■ **MATERIAL TO PROCESS**:
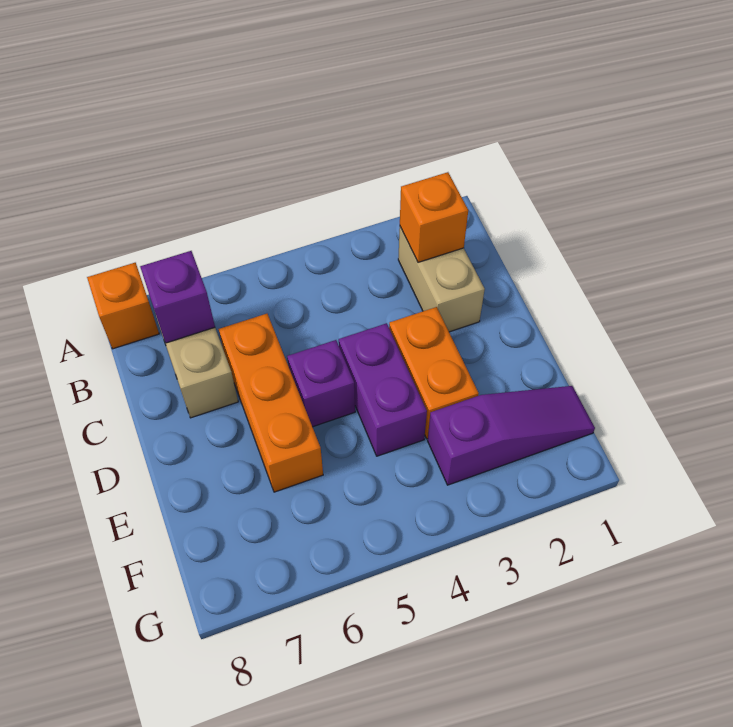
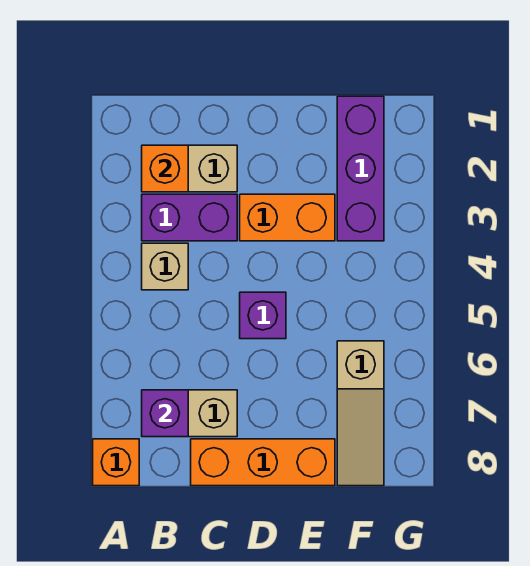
none -> tan 1x1 brick [142,243,188,290]
orange 1x3 brick [219,314,323,492] -> orange 1x3 brick moved to [191,439,335,486]
purple 1x2 brick [339,323,427,456] -> purple 1x2 brick moved to [142,194,237,241]
purple 1x3 slope [428,386,595,485] -> purple 1x3 brick [337,96,384,241]
none -> tan 1x3 slope [337,341,384,486]

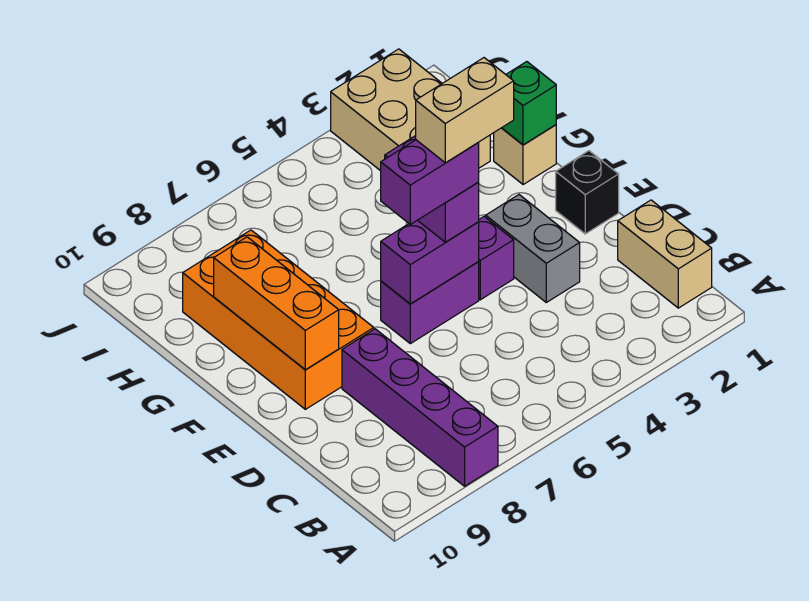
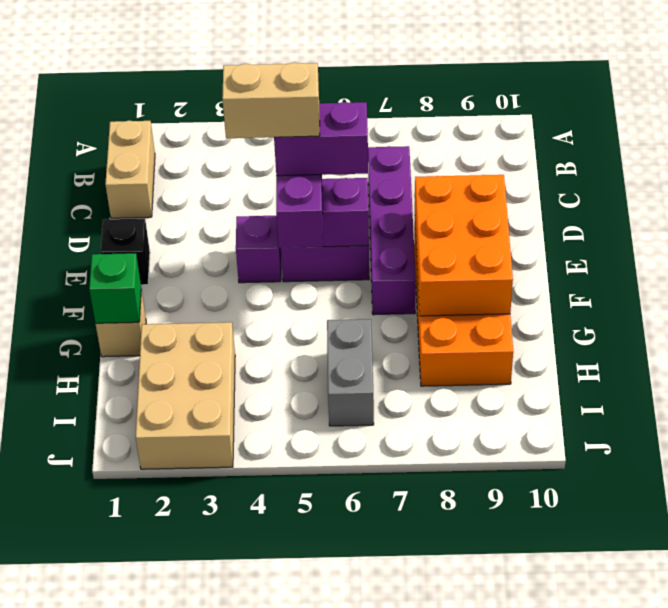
purple 1x4 brick [342,329,498,486] -> purple 1x4 brick moved to [368,146,416,315]
grey 1x2 brick [486,195,580,302] -> grey 1x2 brick moved to [327,319,374,426]
orange 1x3 brick [214,237,339,370] -> orange 2x3 brick [415,175,513,316]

■ **PROBLEM REQUIREMENTS**: Every line of the material above should be repeated exactly, except for the pictures.

■ **EXERCISE OUTPUT**:
none -> tan 1x1 brick [142,243,188,290]
orange 1x3 brick [219,314,323,492] -> orange 1x3 brick moved to [191,439,335,486]
purple 1x2 brick [339,323,427,456] -> purple 1x2 brick moved to [142,194,237,241]
purple 1x3 slope [428,386,595,485] -> purple 1x3 brick [337,96,384,241]
none -> tan 1x3 slope [337,341,384,486]

purple 1x4 brick [342,329,498,486] -> purple 1x4 brick moved to [368,146,416,315]
grey 1x2 brick [486,195,580,302] -> grey 1x2 brick moved to [327,319,374,426]
orange 1x3 brick [214,237,339,370] -> orange 2x3 brick [415,175,513,316]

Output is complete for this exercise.